» **What the task requires**
From the line containing "U5 pin OUT: +24V -> +3V3" down to the line containing "D4: LED (A VA, K" in the records below, reproduce every line exactly, ends included, and omit all others.

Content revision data
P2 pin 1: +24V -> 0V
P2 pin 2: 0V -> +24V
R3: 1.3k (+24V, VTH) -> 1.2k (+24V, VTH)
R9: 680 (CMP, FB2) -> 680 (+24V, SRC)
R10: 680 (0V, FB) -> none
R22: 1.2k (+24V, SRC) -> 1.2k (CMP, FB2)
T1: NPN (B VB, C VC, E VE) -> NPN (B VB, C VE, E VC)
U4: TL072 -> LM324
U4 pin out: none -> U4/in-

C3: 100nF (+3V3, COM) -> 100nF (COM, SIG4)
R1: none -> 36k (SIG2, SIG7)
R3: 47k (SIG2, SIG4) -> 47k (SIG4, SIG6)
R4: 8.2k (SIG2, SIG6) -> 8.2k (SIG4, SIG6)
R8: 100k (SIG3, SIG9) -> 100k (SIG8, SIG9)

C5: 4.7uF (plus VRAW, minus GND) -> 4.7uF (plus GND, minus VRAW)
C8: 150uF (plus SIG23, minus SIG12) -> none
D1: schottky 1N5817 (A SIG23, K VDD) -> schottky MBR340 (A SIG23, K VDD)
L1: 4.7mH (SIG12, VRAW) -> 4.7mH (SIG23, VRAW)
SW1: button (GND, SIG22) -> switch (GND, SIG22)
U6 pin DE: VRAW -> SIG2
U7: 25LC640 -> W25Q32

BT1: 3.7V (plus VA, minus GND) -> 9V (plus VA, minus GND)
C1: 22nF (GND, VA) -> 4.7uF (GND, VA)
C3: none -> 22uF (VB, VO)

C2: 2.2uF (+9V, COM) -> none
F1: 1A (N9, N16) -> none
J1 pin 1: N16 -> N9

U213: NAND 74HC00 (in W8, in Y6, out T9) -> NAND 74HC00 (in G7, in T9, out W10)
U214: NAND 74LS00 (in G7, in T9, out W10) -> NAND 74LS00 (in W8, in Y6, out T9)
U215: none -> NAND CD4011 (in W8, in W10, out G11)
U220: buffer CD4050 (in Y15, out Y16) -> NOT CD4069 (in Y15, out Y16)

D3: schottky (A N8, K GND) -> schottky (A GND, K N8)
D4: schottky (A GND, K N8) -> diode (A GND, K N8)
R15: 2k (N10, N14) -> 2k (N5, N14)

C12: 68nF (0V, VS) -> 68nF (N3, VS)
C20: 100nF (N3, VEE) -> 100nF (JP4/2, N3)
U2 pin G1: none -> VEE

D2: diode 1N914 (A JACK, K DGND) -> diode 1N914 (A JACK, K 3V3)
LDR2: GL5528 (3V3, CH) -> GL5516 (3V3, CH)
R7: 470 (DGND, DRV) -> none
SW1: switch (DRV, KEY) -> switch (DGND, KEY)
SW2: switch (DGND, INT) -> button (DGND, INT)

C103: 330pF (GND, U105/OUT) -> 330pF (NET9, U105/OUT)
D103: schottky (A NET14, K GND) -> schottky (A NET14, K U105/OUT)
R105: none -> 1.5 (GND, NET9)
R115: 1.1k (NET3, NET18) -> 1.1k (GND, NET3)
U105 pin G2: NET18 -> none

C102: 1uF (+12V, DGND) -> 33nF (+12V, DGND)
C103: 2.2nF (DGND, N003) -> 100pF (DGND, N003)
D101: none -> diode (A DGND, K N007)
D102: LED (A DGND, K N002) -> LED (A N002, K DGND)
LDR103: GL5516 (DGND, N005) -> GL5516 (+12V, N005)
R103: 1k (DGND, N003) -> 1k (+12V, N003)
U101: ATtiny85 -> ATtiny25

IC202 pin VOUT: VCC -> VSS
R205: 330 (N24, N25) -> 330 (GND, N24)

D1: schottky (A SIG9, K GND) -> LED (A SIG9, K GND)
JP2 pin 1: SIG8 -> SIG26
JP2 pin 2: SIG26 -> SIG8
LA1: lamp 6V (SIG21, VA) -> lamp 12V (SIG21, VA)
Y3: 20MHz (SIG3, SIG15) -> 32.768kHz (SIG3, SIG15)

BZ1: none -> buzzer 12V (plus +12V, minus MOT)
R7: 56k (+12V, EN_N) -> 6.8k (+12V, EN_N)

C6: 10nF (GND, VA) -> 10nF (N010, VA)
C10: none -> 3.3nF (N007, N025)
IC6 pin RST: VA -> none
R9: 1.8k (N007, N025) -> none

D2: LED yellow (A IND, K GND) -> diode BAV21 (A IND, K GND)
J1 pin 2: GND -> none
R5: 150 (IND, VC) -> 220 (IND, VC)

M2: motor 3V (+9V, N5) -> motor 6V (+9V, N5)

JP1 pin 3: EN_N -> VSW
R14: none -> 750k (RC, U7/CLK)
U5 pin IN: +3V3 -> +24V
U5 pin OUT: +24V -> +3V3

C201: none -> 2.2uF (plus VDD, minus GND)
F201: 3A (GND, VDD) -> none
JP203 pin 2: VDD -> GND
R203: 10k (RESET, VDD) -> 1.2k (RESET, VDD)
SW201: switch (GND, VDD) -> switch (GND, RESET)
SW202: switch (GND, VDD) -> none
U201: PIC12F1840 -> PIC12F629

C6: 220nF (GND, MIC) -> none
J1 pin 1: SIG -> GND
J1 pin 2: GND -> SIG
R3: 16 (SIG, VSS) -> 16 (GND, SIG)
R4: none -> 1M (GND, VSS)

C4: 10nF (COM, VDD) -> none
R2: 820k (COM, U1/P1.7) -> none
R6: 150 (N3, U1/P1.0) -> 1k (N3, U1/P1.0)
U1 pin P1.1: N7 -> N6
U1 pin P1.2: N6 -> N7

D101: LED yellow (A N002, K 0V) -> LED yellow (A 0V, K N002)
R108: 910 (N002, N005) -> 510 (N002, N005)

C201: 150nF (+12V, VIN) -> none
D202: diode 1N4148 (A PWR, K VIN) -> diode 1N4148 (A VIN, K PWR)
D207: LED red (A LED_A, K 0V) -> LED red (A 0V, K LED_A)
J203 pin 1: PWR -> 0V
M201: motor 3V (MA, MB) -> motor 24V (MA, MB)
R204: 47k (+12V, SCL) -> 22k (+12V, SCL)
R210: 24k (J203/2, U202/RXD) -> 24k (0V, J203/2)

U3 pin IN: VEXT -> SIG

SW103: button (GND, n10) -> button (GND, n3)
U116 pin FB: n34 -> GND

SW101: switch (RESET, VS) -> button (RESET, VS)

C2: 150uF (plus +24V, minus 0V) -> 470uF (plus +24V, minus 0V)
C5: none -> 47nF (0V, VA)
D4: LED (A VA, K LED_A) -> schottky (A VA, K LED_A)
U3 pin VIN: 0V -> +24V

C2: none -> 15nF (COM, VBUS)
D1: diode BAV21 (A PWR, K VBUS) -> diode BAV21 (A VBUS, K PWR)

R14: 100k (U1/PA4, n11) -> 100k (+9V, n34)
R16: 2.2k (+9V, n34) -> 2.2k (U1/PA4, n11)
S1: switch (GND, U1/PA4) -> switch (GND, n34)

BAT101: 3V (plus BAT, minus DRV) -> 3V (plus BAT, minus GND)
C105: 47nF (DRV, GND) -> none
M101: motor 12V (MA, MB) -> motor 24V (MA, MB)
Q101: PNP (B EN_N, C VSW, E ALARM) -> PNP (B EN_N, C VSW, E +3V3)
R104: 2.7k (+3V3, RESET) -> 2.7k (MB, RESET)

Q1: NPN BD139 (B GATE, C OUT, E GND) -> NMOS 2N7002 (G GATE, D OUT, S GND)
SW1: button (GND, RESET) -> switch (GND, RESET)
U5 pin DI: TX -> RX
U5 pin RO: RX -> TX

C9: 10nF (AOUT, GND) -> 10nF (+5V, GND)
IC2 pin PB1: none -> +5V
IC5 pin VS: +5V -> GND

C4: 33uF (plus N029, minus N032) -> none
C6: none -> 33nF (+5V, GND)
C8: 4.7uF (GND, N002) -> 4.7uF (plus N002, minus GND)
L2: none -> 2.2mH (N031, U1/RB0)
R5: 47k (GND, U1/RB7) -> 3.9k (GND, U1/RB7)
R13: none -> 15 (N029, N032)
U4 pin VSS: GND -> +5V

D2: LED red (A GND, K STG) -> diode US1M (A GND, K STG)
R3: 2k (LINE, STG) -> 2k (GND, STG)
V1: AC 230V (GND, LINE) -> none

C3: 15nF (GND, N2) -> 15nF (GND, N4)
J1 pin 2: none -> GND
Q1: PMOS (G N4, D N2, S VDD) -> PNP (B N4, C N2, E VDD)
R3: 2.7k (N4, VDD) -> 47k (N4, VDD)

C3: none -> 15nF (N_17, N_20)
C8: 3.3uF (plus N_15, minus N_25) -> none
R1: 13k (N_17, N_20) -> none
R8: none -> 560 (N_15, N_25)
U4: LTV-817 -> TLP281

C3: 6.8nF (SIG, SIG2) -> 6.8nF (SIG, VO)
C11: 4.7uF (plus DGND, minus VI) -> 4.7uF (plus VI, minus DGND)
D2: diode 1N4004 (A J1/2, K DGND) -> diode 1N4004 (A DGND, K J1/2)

» **Result for this exercise**
U5 pin OUT: +24V -> +3V3

C201: none -> 2.2uF (plus VDD, minus GND)
F201: 3A (GND, VDD) -> none
JP203 pin 2: VDD -> GND
R203: 10k (RESET, VDD) -> 1.2k (RESET, VDD)
SW201: switch (GND, VDD) -> switch (GND, RESET)
SW202: switch (GND, VDD) -> none
U201: PIC12F1840 -> PIC12F629

C6: 220nF (GND, MIC) -> none
J1 pin 1: SIG -> GND
J1 pin 2: GND -> SIG
R3: 16 (SIG, VSS) -> 16 (GND, SIG)
R4: none -> 1M (GND, VSS)

C4: 10nF (COM, VDD) -> none
R2: 820k (COM, U1/P1.7) -> none
R6: 150 (N3, U1/P1.0) -> 1k (N3, U1/P1.0)
U1 pin P1.1: N7 -> N6
U1 pin P1.2: N6 -> N7

D101: LED yellow (A N002, K 0V) -> LED yellow (A 0V, K N002)
R108: 910 (N002, N005) -> 510 (N002, N005)

C201: 150nF (+12V, VIN) -> none
D202: diode 1N4148 (A PWR, K VIN) -> diode 1N4148 (A VIN, K PWR)
D207: LED red (A LED_A, K 0V) -> LED red (A 0V, K LED_A)
J203 pin 1: PWR -> 0V
M201: motor 3V (MA, MB) -> motor 24V (MA, MB)
R204: 47k (+12V, SCL) -> 22k (+12V, SCL)
R210: 24k (J203/2, U202/RXD) -> 24k (0V, J203/2)

U3 pin IN: VEXT -> SIG

SW103: button (GND, n10) -> button (GND, n3)
U116 pin FB: n34 -> GND

SW101: switch (RESET, VS) -> button (RESET, VS)

C2: 150uF (plus +24V, minus 0V) -> 470uF (plus +24V, minus 0V)
C5: none -> 47nF (0V, VA)
D4: LED (A VA, K LED_A) -> schottky (A VA, K LED_A)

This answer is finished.